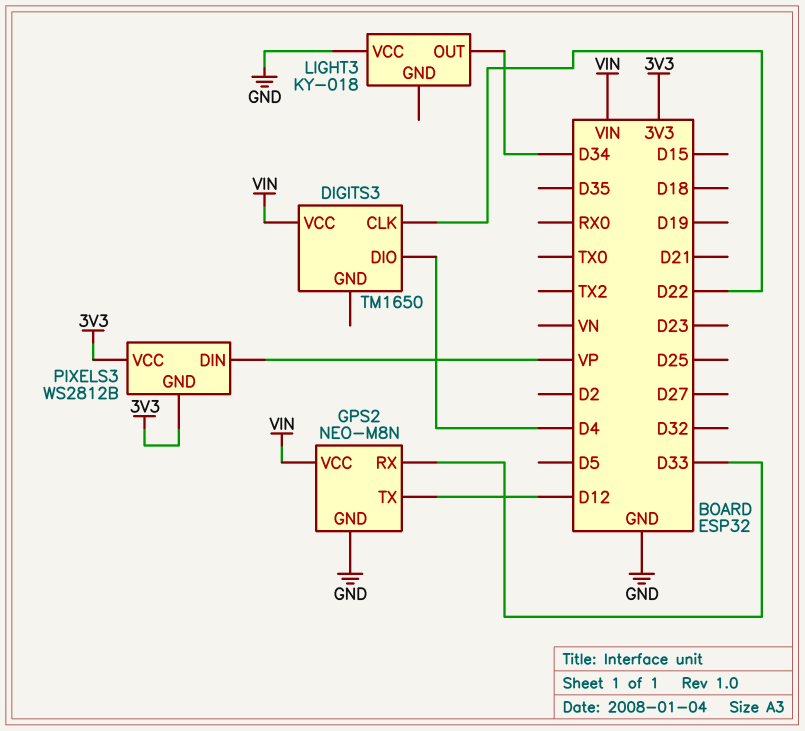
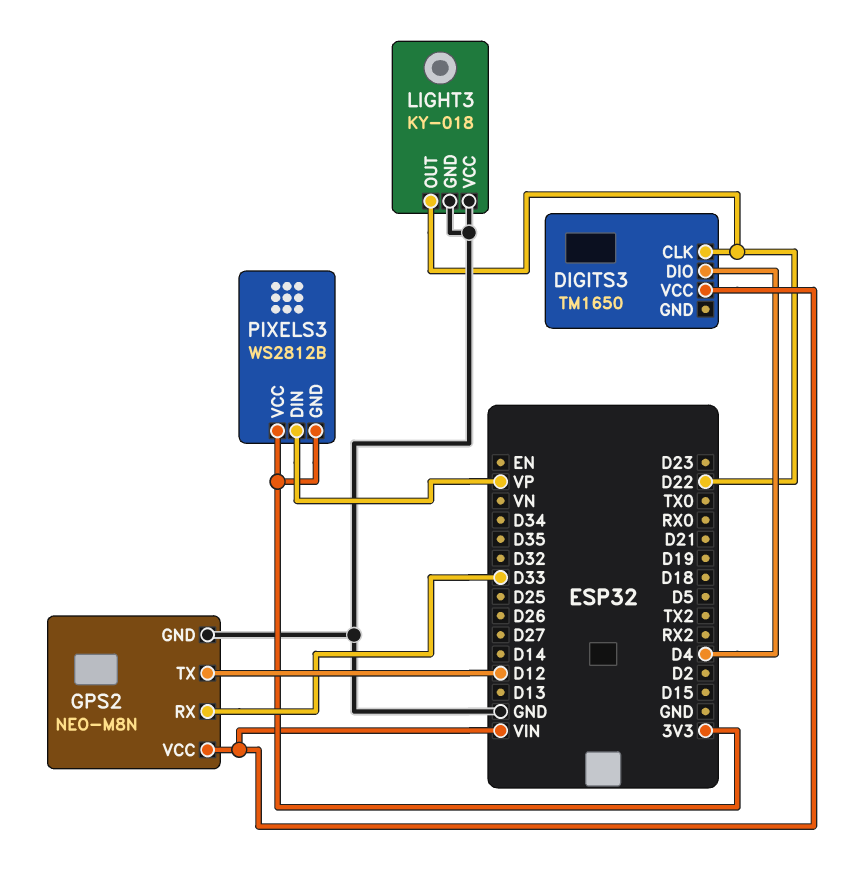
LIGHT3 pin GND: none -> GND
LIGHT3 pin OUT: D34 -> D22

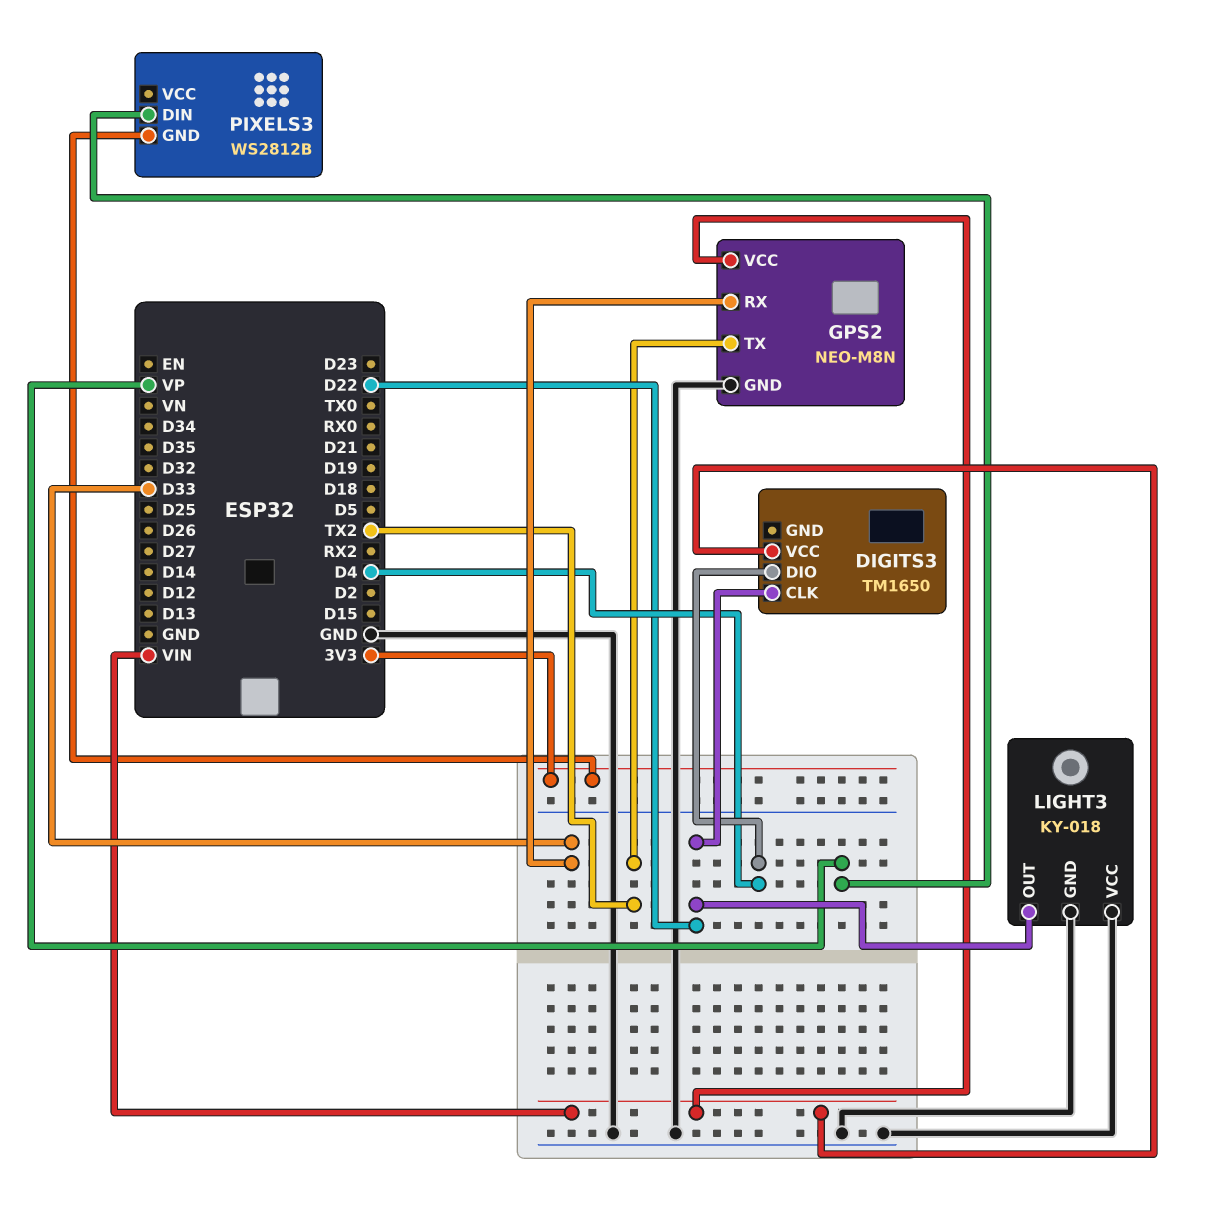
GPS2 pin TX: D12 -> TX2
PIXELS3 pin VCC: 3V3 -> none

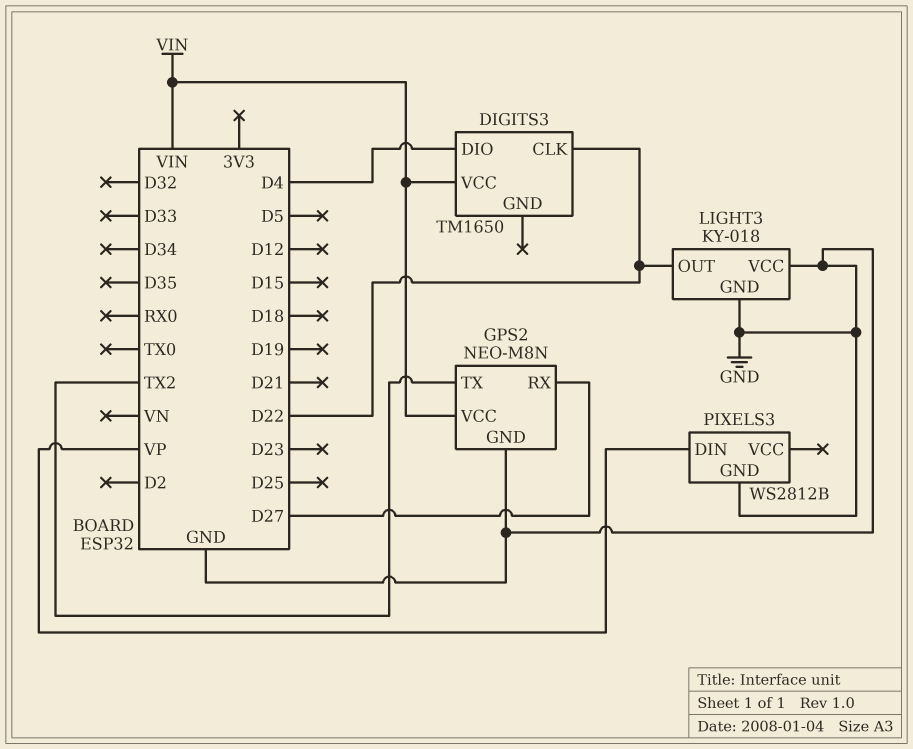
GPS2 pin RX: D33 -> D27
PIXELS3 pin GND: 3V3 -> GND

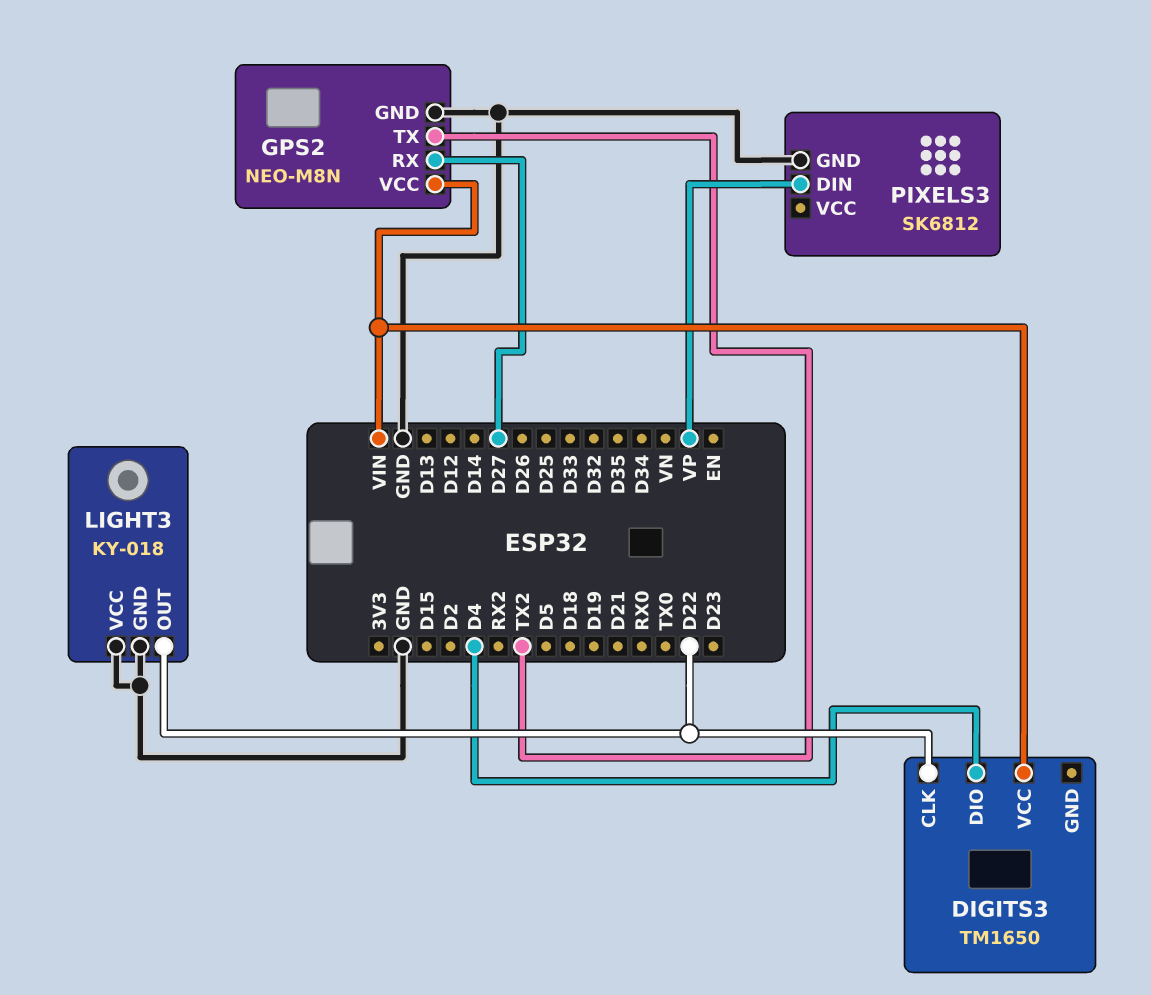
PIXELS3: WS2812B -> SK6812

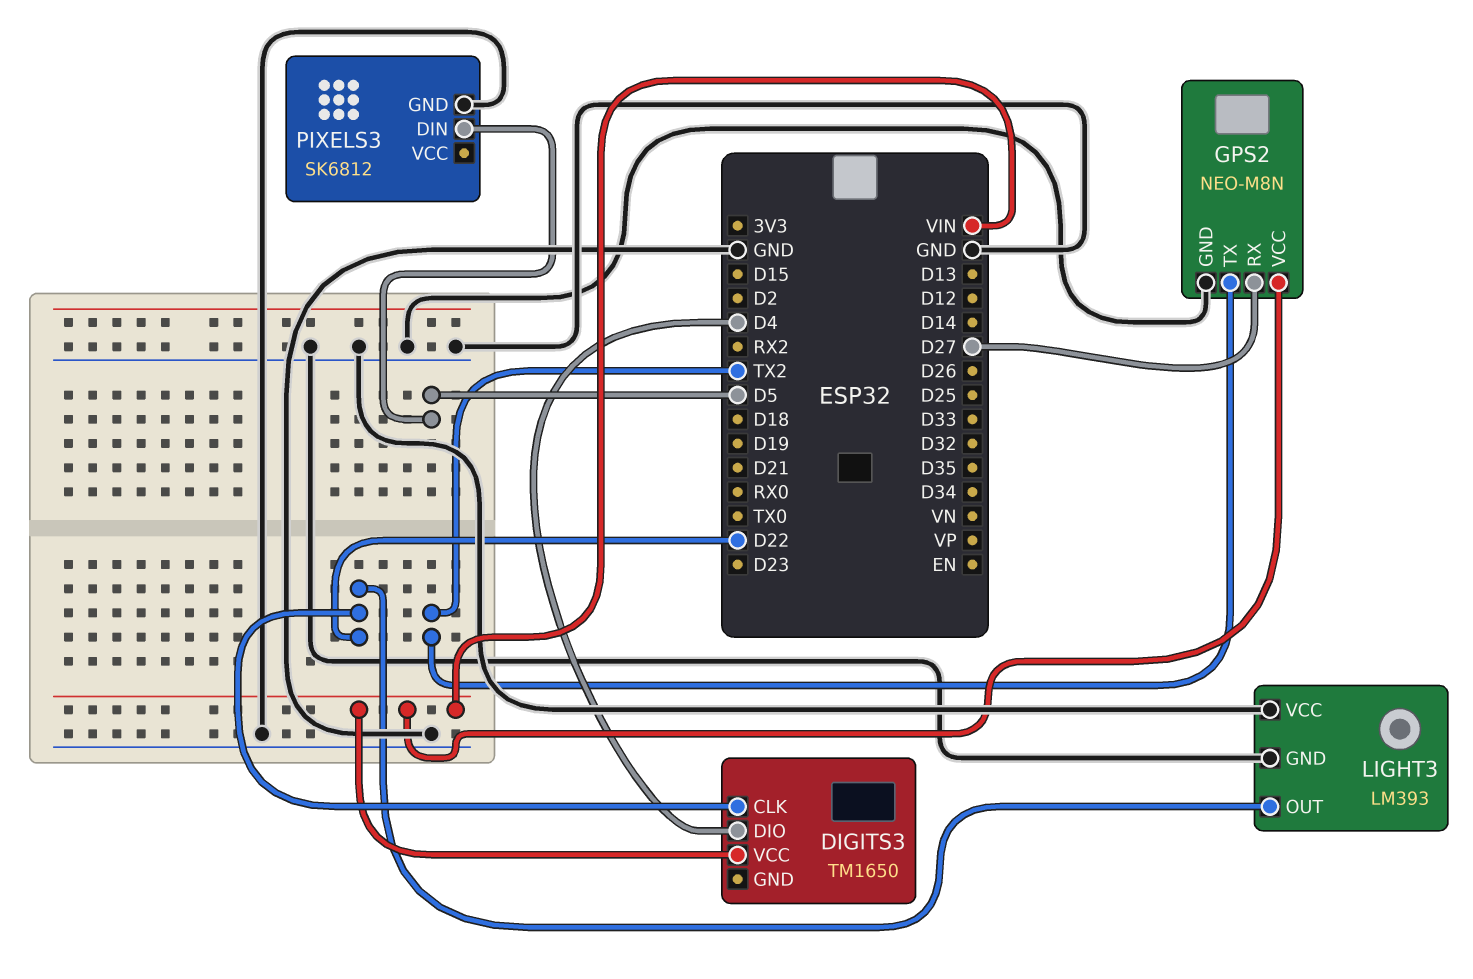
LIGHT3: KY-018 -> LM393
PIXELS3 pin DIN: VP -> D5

*****

Pictures stay out. Write out everything else in the material exactly.

**Solution to the exercise**
LIGHT3 pin GND: none -> GND
LIGHT3 pin OUT: D34 -> D22

GPS2 pin TX: D12 -> TX2
PIXELS3 pin VCC: 3V3 -> none

GPS2 pin RX: D33 -> D27
PIXELS3 pin GND: 3V3 -> GND

PIXELS3: WS2812B -> SK6812

LIGHT3: KY-018 -> LM393
PIXELS3 pin DIN: VP -> D5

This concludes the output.